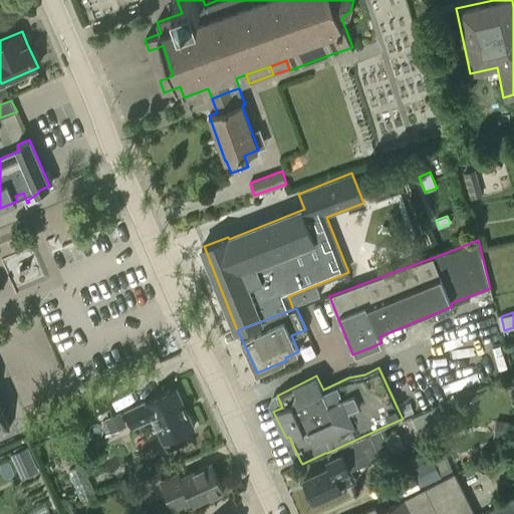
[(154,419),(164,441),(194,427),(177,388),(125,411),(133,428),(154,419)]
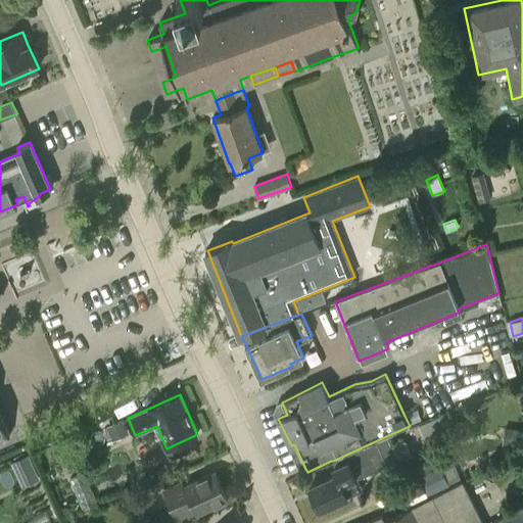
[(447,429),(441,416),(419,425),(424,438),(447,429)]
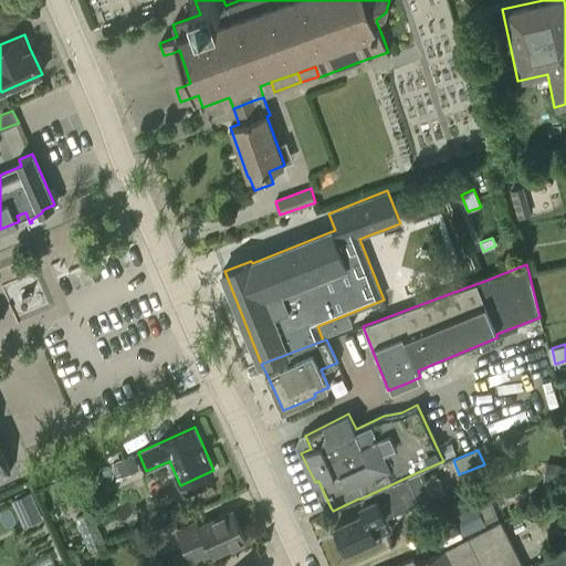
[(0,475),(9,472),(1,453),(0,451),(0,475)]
-.-.-
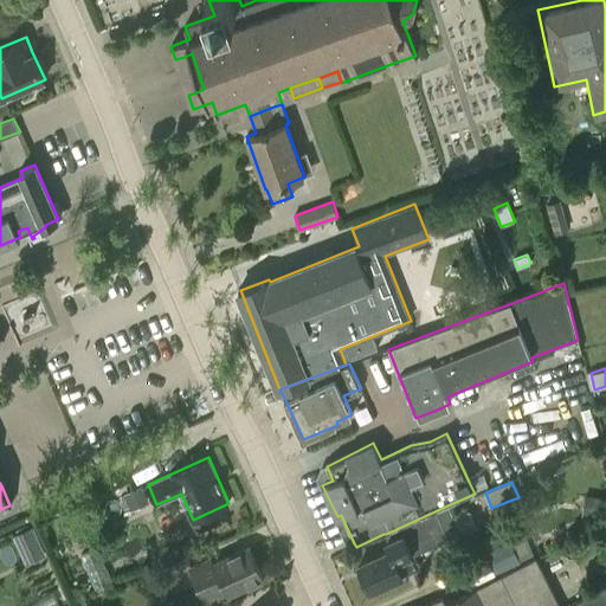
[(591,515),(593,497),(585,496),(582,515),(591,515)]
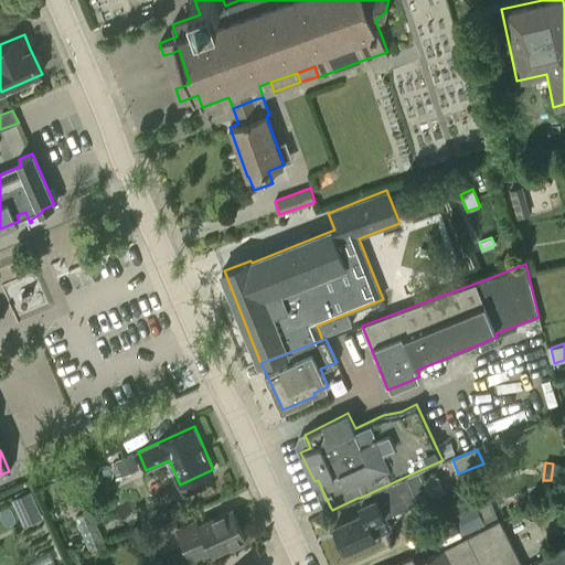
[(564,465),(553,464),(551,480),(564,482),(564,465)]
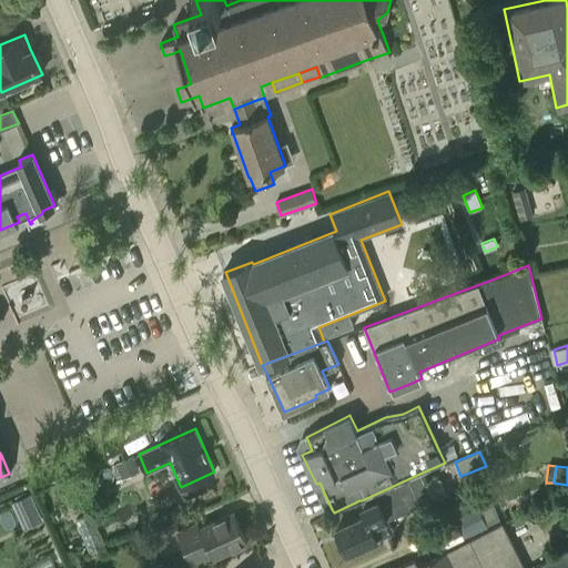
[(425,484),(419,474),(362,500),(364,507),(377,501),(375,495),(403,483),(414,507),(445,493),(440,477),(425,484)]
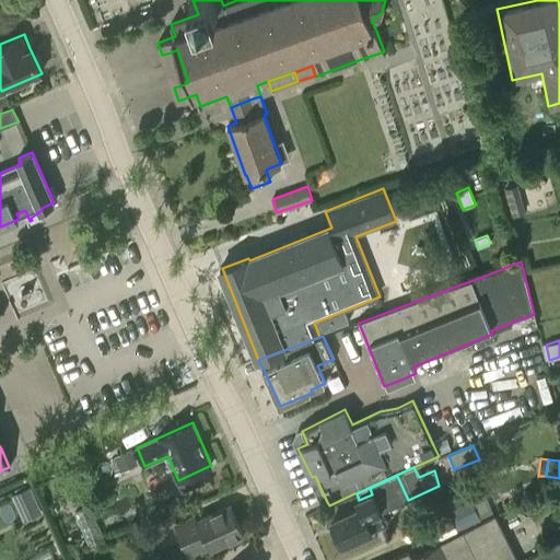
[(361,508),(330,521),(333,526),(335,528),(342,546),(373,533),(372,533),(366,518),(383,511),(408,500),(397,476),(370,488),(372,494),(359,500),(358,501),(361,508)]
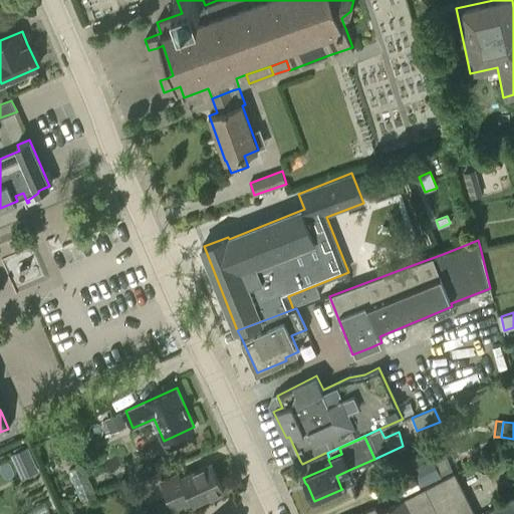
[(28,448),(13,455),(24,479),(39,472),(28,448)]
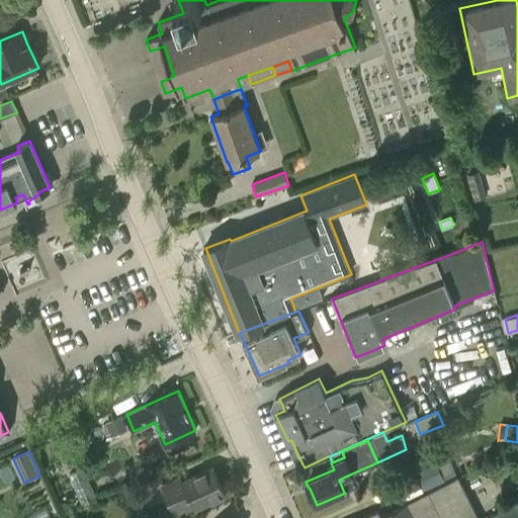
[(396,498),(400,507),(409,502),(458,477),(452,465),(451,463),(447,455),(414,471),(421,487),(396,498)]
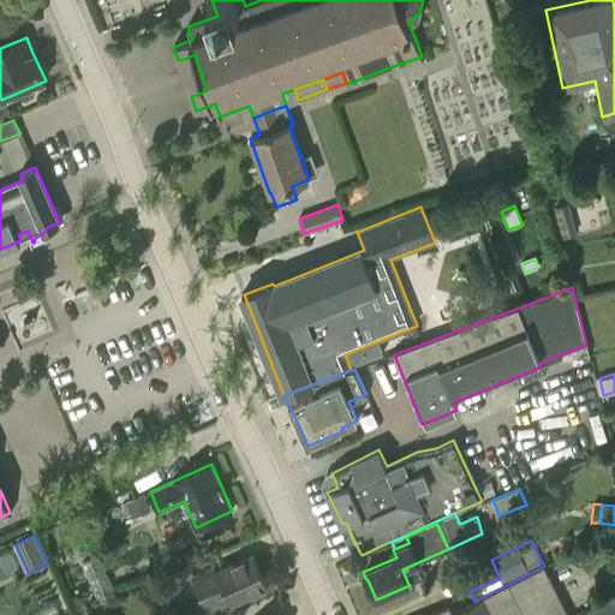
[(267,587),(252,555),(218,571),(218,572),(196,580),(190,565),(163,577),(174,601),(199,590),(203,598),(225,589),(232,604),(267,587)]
-.-.-
§ Problem requirements
Leaving every picture aside, reproduce exactly the lines above from the one with "[(447,429),(441,416),(419,425),(424,438),(447,429)]" up to and including the one with "[(0,475),(9,472),(1,453),(0,451),(0,475)]", and no others.

§ Answer box
[(447,429),(441,416),(419,425),(424,438),(447,429)]
[(0,475),(9,472),(1,453),(0,451),(0,475)]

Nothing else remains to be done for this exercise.